▶ **What to work on**
Repeat the data that follows verbatim. Images are not part of the copy.

[Data records]

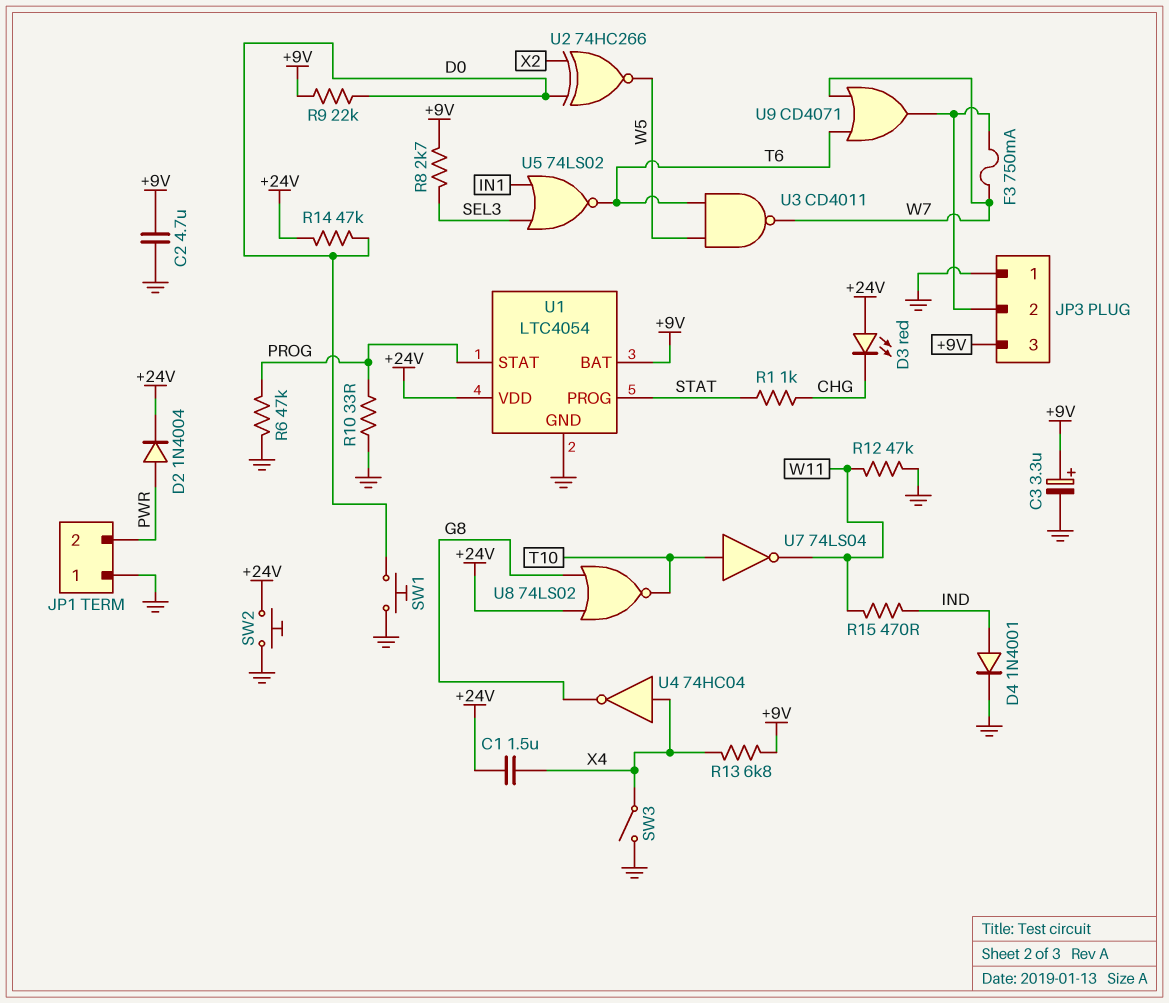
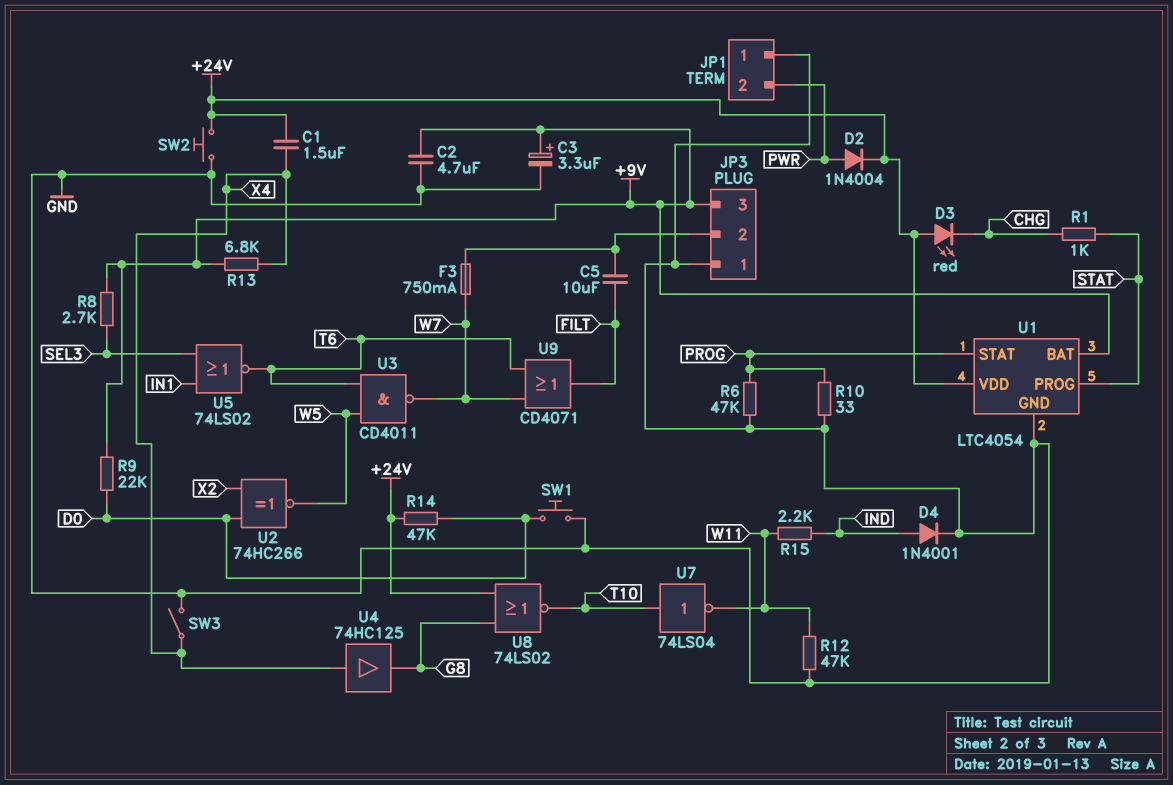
C5: none -> 10uF (FILT, JP3/2)
R15: 470 (IND, W11) -> 2.2k (IND, W11)
U4: NOT 74HC04 (in X4, out G8) -> buffer 74HC125 (in X4, out G8)
U9: OR CD4071 (in T6, in W7, out JP3/2) -> OR CD4071 (in T6, in W7, out FILT)

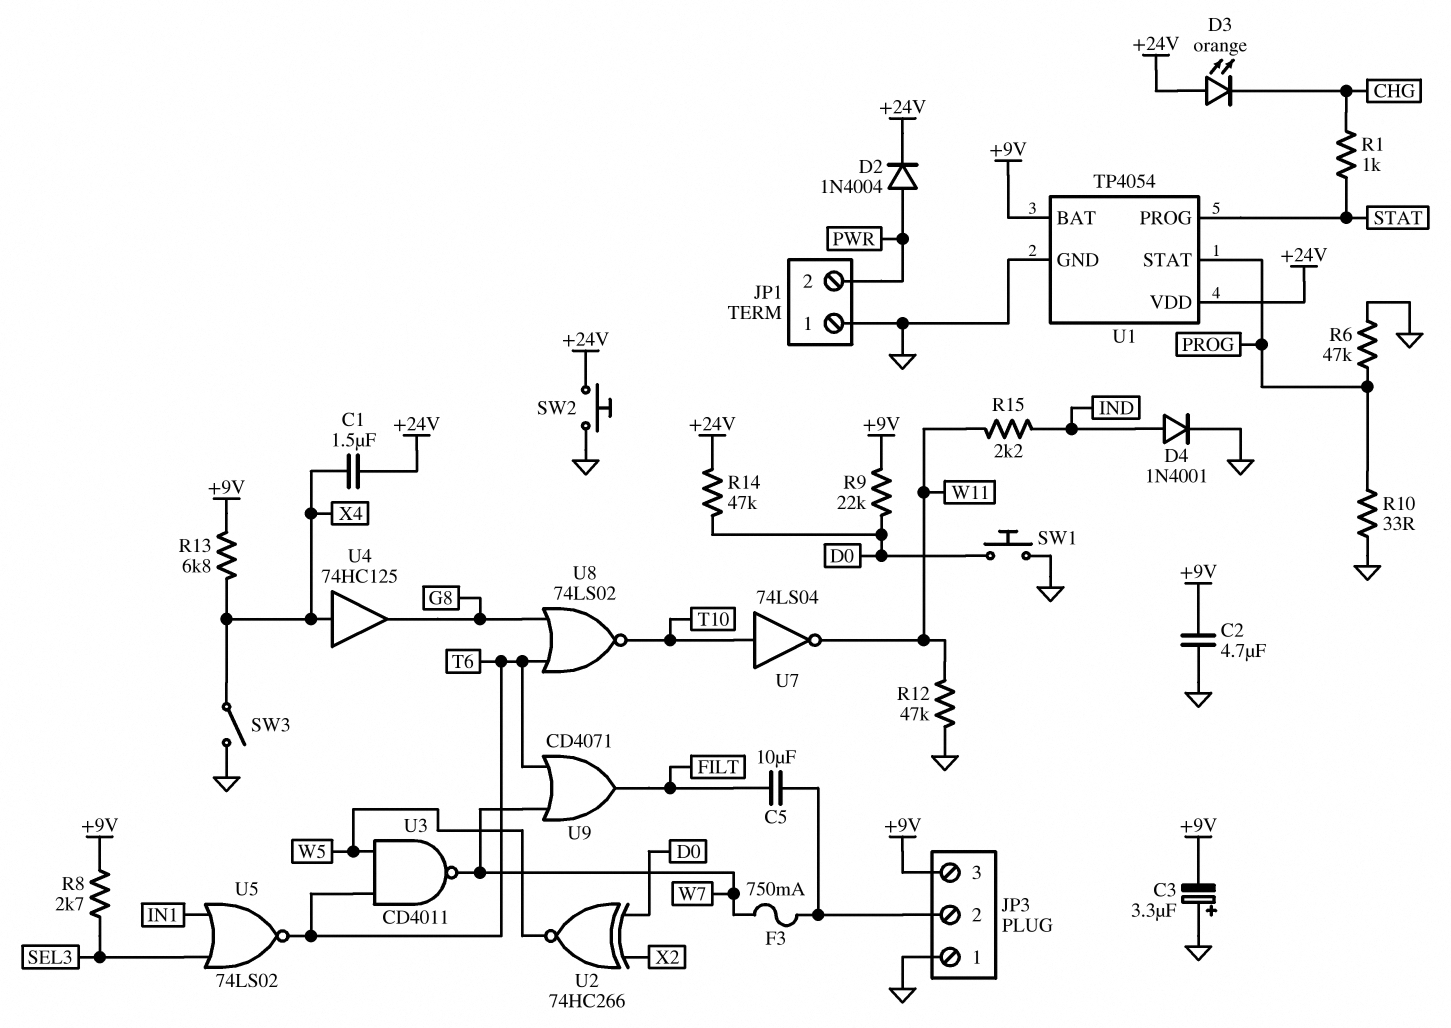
C3: 3.3uF (plus +9V, minus GND) -> 3.3uF (plus GND, minus +9V)
D3: LED red (A +24V, K CHG) -> LED orange (A +24V, K CHG)
U1: LTC4054 -> TP4054
U8: NOR 74LS02 (in +24V, in G8, out T10) -> NOR 74LS02 (in G8, in T6, out T10)

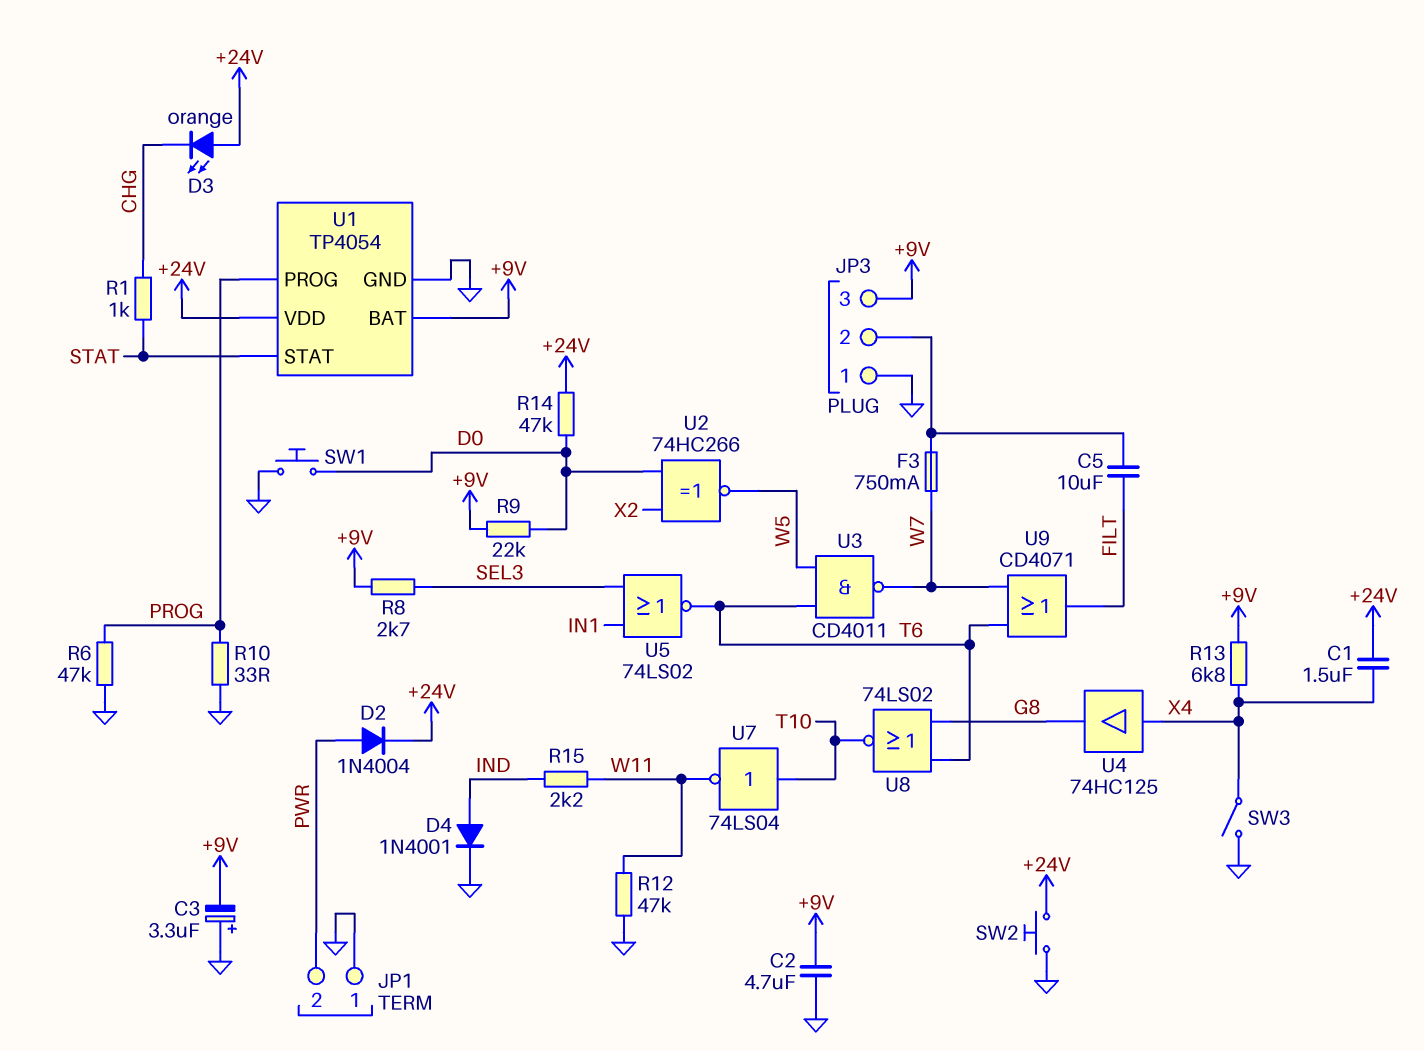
U1 pin PROG: STAT -> PROG
U1 pin STAT: PROG -> STAT

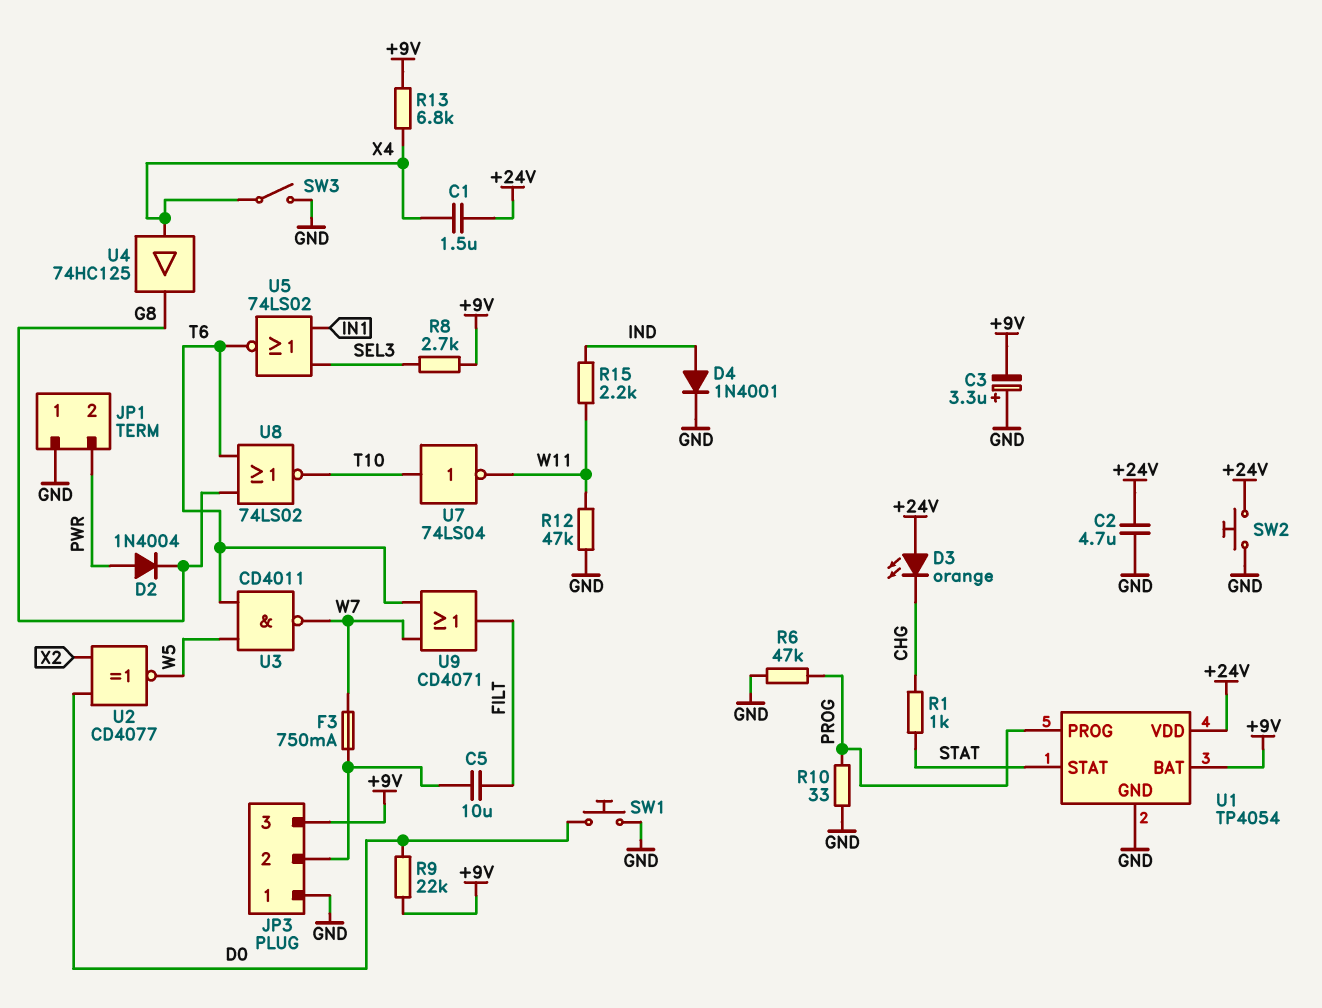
C2: 4.7uF (+9V, GND) -> 4.7uF (+24V, GND)
D2: diode 1N4004 (A PWR, K +24V) -> diode 1N4004 (A PWR, K G8)
R14: 47k (+24V, D0) -> none
U2: XNOR 74HC266 (in D0, in X2, out W5) -> XNOR CD4077 (in D0, in X2, out W5)

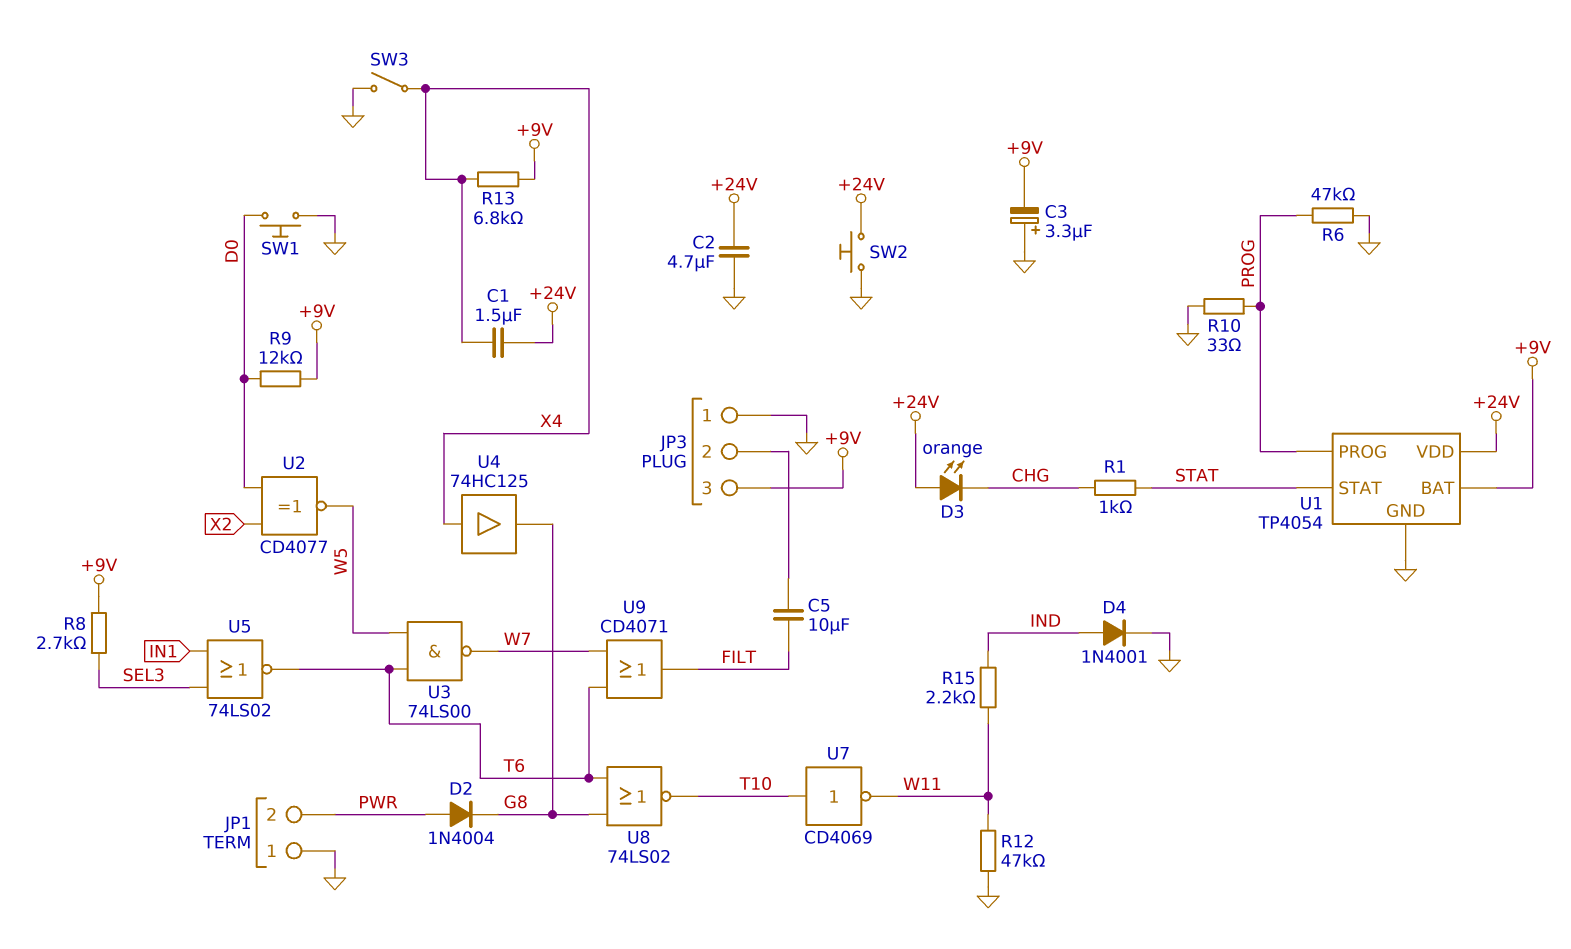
F3: 750mA (JP3/2, W7) -> none
R9: 22k (+9V, D0) -> 12k (+9V, D0)
U3: NAND CD4011 (in T6, in W5, out W7) -> NAND 74LS00 (in T6, in W5, out W7)
U7: NOT 74LS04 (in T10, out W11) -> NOT CD4069 (in T10, out W11)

▶ **Exercise answer**
C5: none -> 10uF (FILT, JP3/2)
R15: 470 (IND, W11) -> 2.2k (IND, W11)
U4: NOT 74HC04 (in X4, out G8) -> buffer 74HC125 (in X4, out G8)
U9: OR CD4071 (in T6, in W7, out JP3/2) -> OR CD4071 (in T6, in W7, out FILT)

C3: 3.3uF (plus +9V, minus GND) -> 3.3uF (plus GND, minus +9V)
D3: LED red (A +24V, K CHG) -> LED orange (A +24V, K CHG)
U1: LTC4054 -> TP4054
U8: NOR 74LS02 (in +24V, in G8, out T10) -> NOR 74LS02 (in G8, in T6, out T10)

U1 pin PROG: STAT -> PROG
U1 pin STAT: PROG -> STAT

C2: 4.7uF (+9V, GND) -> 4.7uF (+24V, GND)
D2: diode 1N4004 (A PWR, K +24V) -> diode 1N4004 (A PWR, K G8)
R14: 47k (+24V, D0) -> none
U2: XNOR 74HC266 (in D0, in X2, out W5) -> XNOR CD4077 (in D0, in X2, out W5)

F3: 750mA (JP3/2, W7) -> none
R9: 22k (+9V, D0) -> 12k (+9V, D0)
U3: NAND CD4011 (in T6, in W5, out W7) -> NAND 74LS00 (in T6, in W5, out W7)
U7: NOT 74LS04 (in T10, out W11) -> NOT CD4069 (in T10, out W11)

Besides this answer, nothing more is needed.